*** TASK DATA

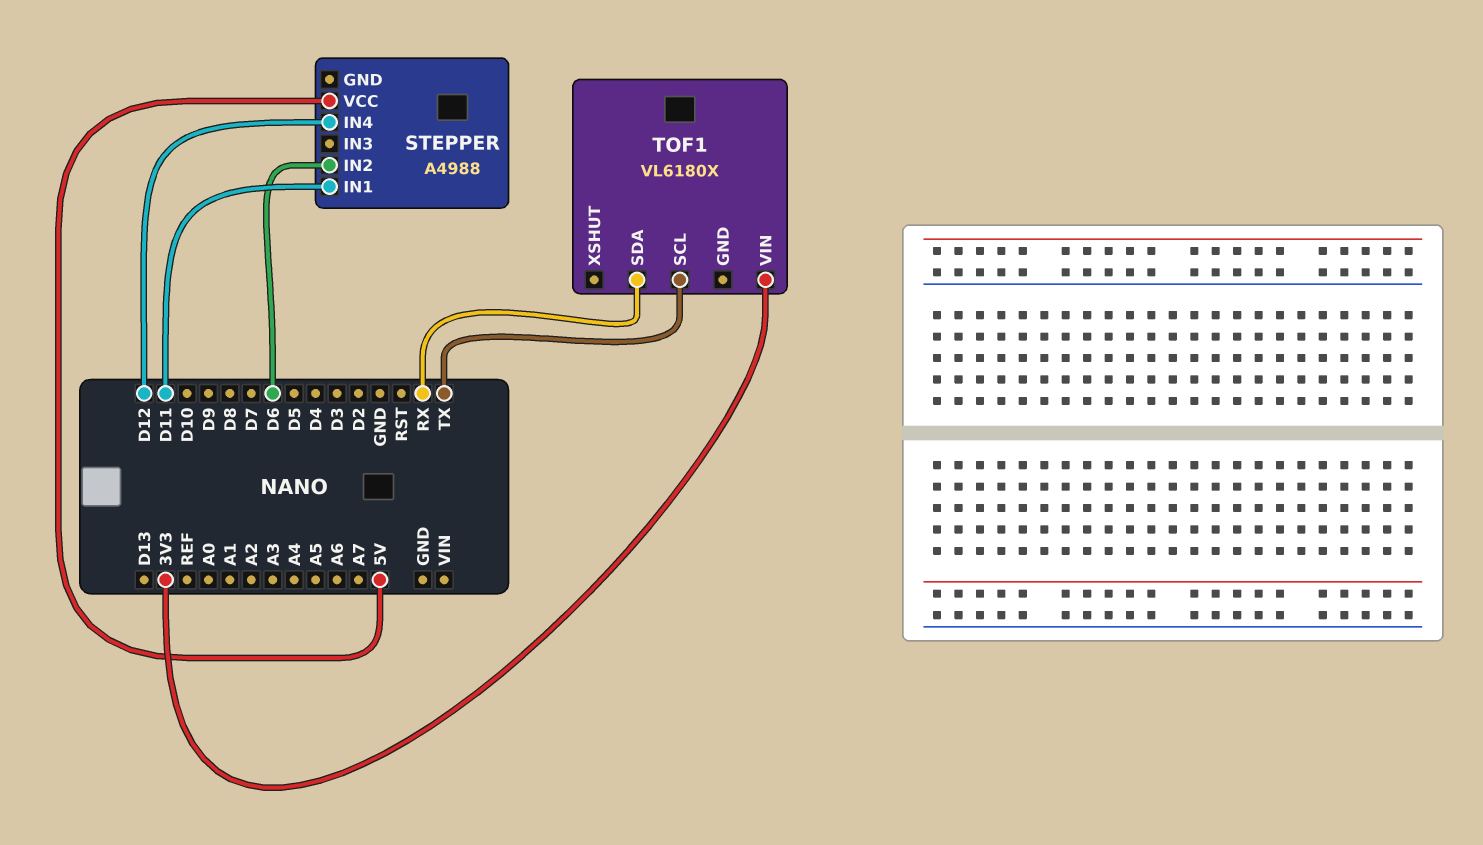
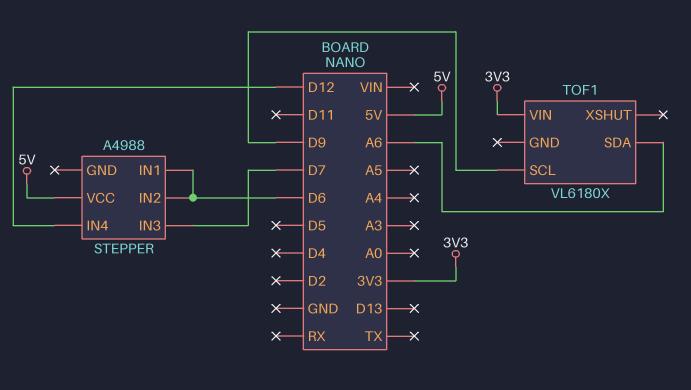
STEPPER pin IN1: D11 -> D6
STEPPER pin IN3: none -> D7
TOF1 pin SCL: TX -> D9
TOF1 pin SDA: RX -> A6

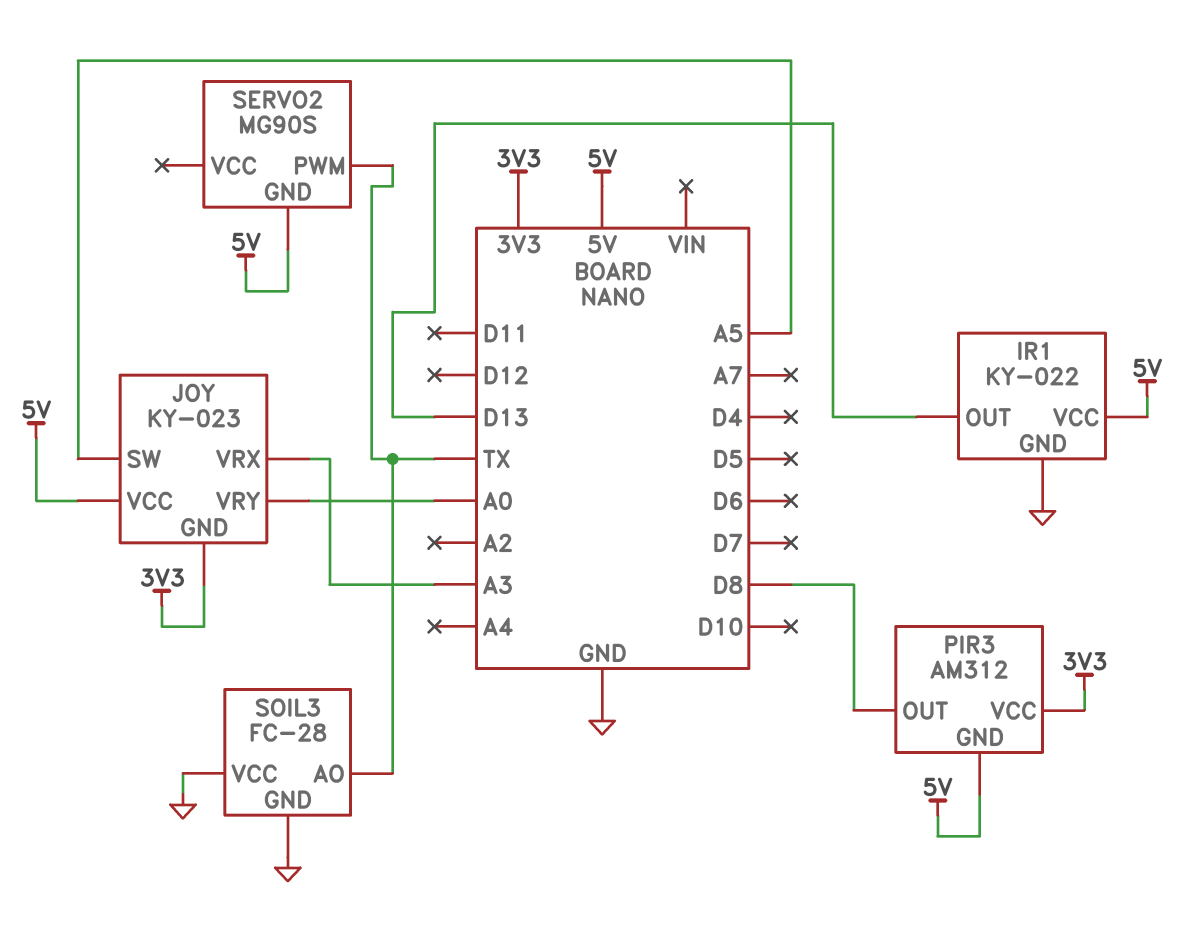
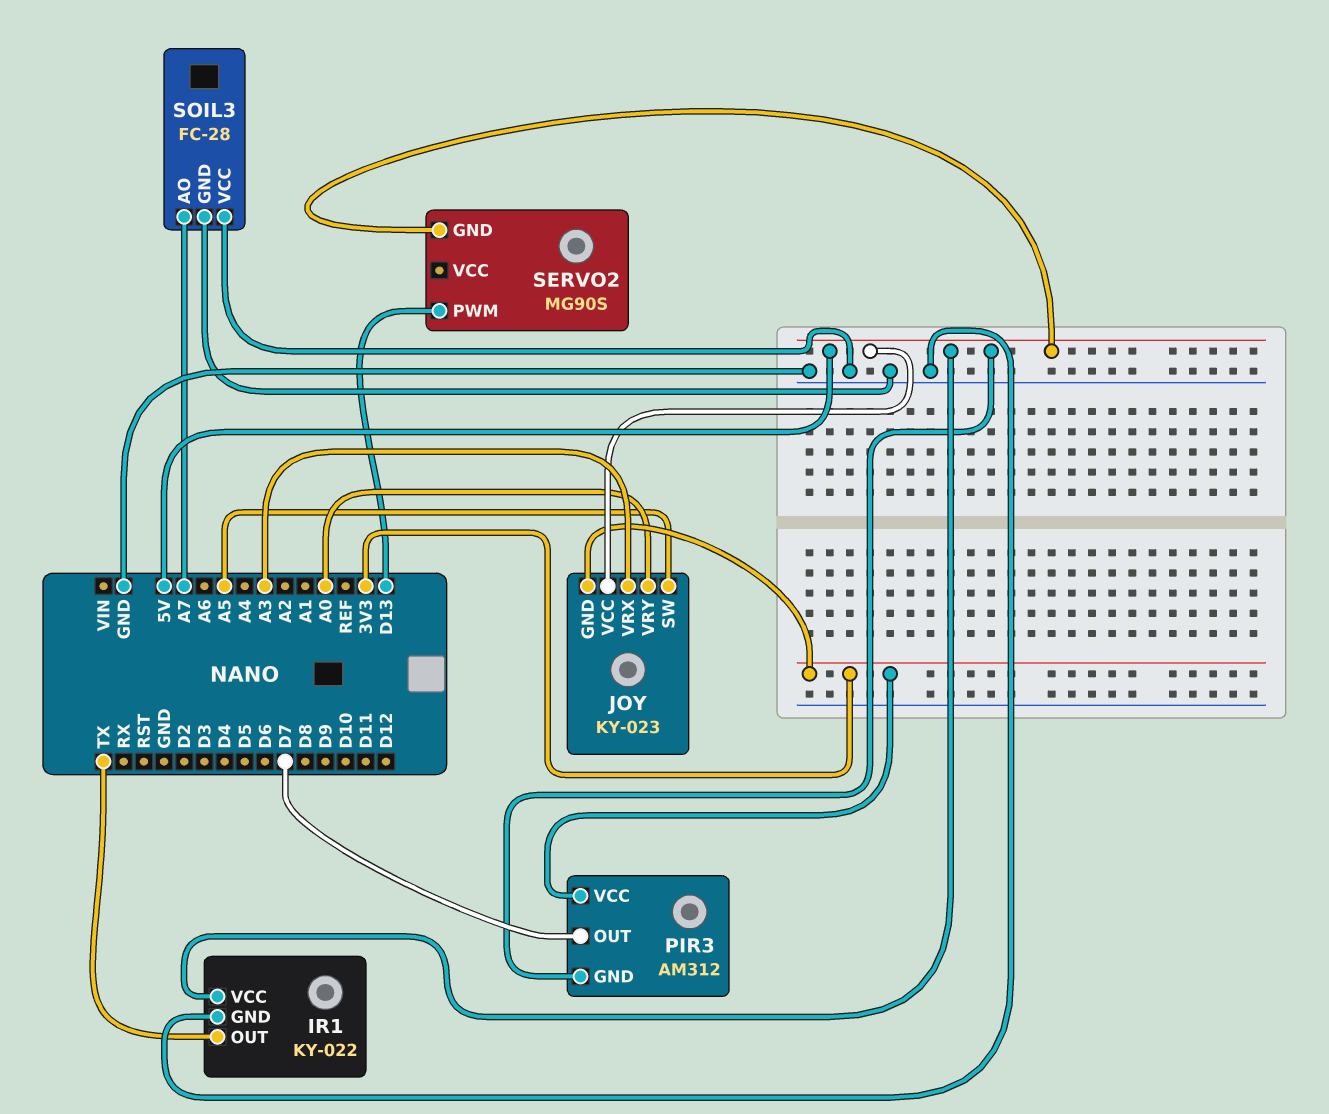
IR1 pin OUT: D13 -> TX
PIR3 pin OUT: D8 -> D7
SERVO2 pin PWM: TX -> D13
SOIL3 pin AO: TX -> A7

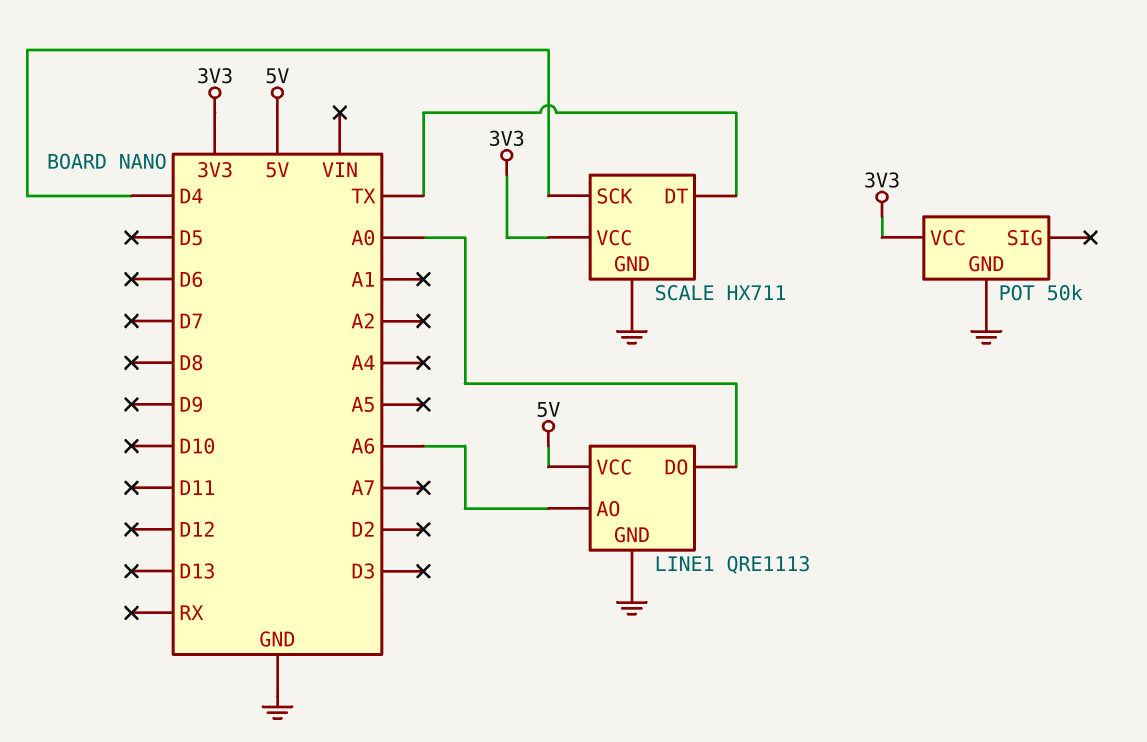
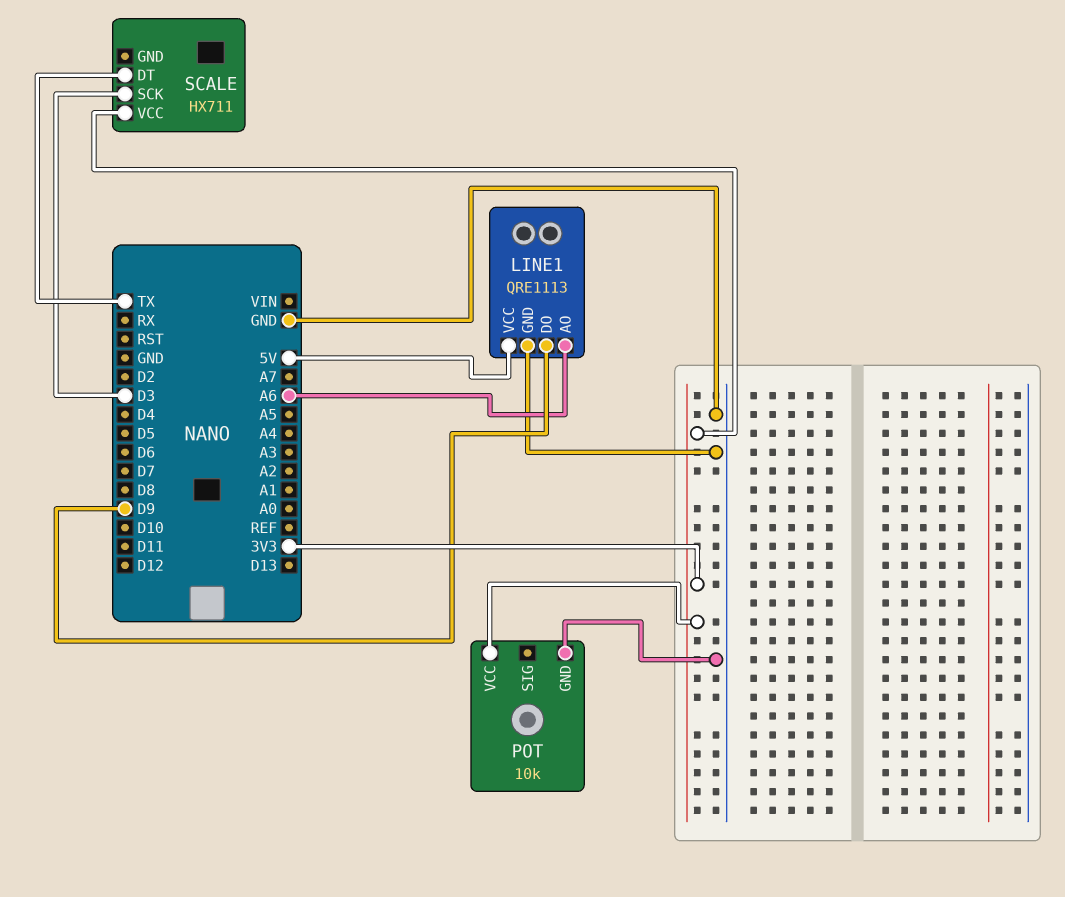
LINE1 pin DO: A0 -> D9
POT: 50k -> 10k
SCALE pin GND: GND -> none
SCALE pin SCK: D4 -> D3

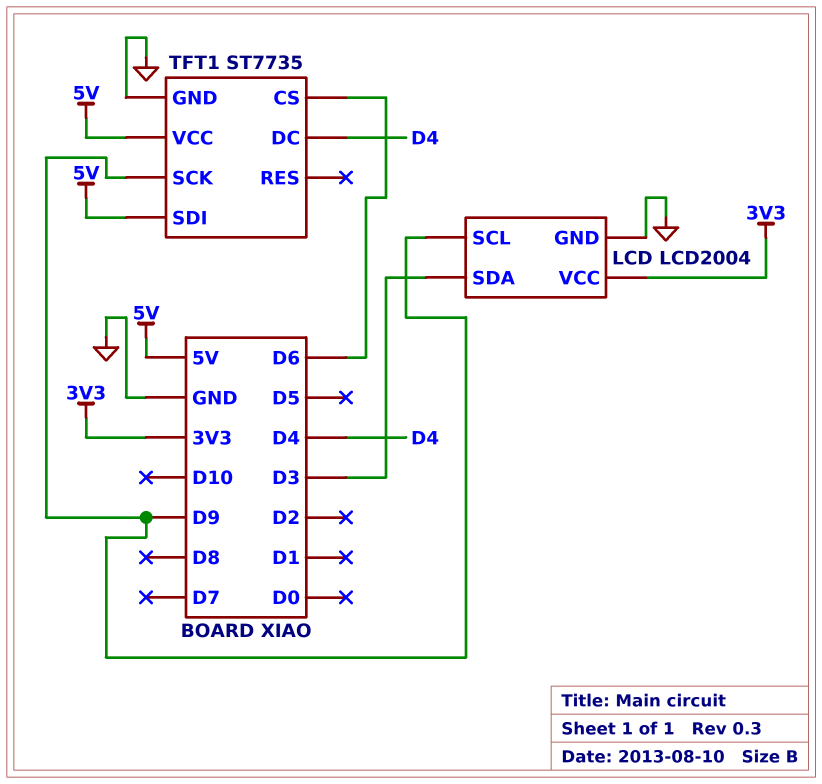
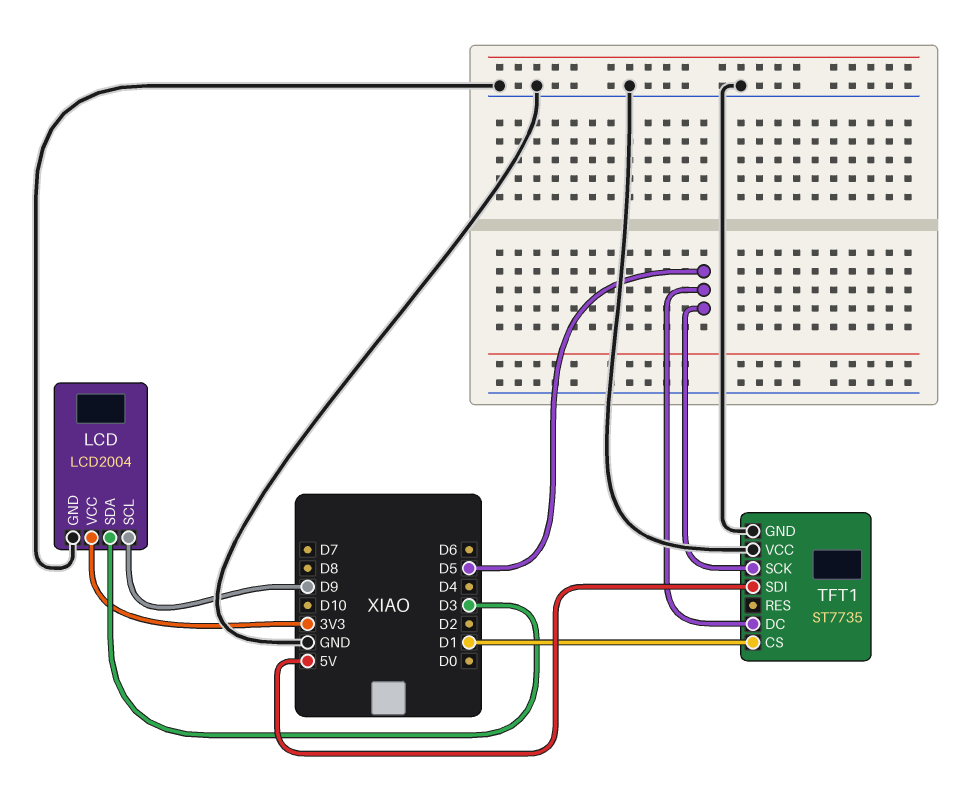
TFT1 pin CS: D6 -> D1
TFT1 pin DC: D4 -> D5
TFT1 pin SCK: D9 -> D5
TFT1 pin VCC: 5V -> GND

******

# BRIEF:
Pictures excluded, quote all the data above exactly.

# EXERCISE RESPONSE:
STEPPER pin IN1: D11 -> D6
STEPPER pin IN3: none -> D7
TOF1 pin SCL: TX -> D9
TOF1 pin SDA: RX -> A6

IR1 pin OUT: D13 -> TX
PIR3 pin OUT: D8 -> D7
SERVO2 pin PWM: TX -> D13
SOIL3 pin AO: TX -> A7

LINE1 pin DO: A0 -> D9
POT: 50k -> 10k
SCALE pin GND: GND -> none
SCALE pin SCK: D4 -> D3

TFT1 pin CS: D6 -> D1
TFT1 pin DC: D4 -> D5
TFT1 pin SCK: D9 -> D5
TFT1 pin VCC: 5V -> GND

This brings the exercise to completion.